DIRECTION =
Return each line of the records below that contains the string "Phir". The match is case-sensitive.
## Start
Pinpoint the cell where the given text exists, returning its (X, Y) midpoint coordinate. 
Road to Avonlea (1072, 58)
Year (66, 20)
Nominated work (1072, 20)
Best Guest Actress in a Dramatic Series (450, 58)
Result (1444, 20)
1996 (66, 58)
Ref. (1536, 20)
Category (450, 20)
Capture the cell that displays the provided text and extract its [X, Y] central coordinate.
## End
## Start
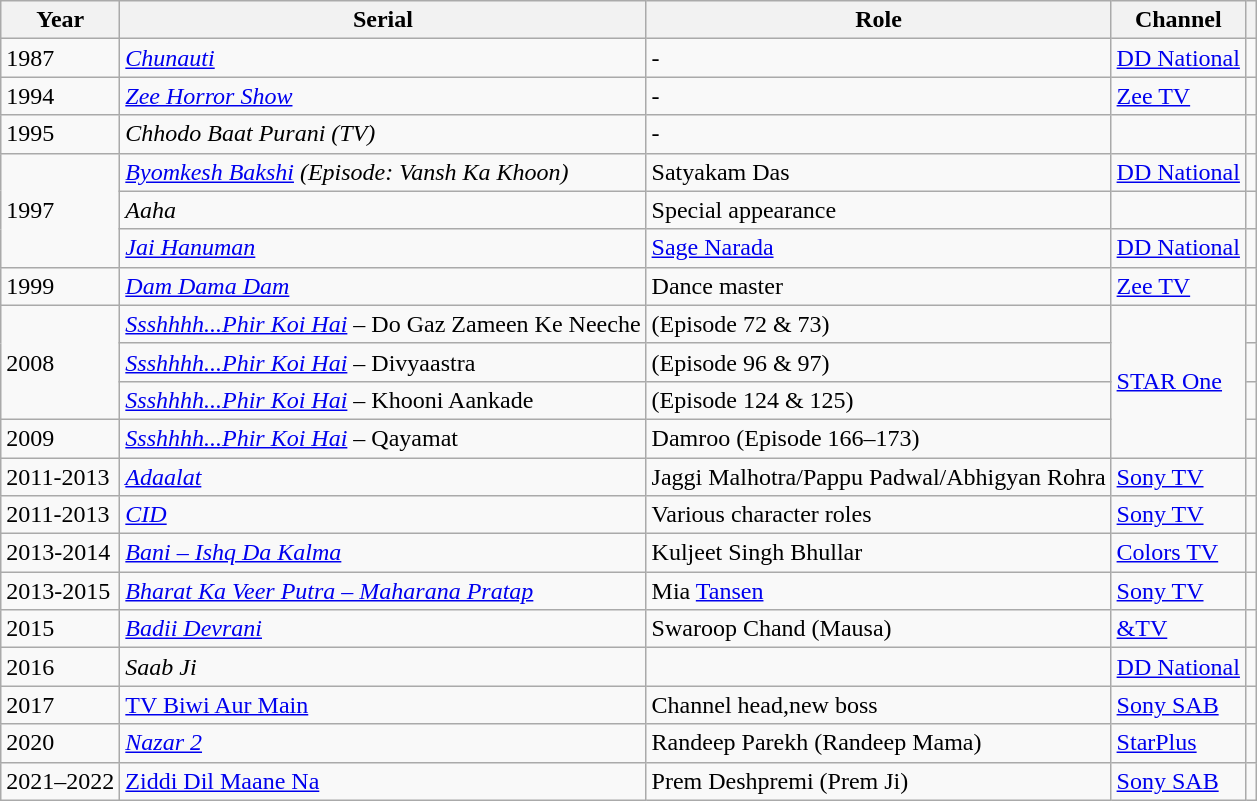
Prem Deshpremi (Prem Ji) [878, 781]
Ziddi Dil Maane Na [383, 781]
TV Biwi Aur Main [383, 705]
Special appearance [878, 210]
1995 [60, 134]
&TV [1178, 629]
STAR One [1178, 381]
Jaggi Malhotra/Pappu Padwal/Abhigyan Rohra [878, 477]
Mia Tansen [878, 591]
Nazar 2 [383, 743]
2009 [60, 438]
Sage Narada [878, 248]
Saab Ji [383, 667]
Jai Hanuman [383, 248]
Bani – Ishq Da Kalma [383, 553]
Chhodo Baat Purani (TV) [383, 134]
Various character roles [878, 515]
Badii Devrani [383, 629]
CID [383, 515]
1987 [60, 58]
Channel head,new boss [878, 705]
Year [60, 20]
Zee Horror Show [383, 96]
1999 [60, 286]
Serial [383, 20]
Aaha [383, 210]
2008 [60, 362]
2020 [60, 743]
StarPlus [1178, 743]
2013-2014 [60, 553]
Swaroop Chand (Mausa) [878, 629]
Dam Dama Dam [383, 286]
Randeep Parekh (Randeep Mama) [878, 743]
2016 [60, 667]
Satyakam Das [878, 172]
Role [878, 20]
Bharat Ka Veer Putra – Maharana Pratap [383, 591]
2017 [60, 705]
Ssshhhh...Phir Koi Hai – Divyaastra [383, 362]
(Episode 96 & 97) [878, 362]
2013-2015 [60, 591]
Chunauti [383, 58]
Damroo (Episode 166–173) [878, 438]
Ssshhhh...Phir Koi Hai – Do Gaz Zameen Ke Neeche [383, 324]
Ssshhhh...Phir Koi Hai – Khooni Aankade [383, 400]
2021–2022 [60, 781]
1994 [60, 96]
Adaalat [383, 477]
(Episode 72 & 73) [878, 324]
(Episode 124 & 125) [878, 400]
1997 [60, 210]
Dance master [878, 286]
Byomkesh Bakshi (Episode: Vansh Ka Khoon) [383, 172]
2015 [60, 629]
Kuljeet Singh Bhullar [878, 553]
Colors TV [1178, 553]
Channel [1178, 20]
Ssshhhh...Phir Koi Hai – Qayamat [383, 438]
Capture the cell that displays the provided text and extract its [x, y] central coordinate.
## End
FINISHED ANSWER =
Ssshhhh...Phir Koi Hai – Divyaastra [383, 362]
Ssshhhh...Phir Koi Hai – Do Gaz Zameen Ke Neeche [383, 324]
Ssshhhh...Phir Koi Hai – Khooni Aankade [383, 400]
Ssshhhh...Phir Koi Hai – Qayamat [383, 438]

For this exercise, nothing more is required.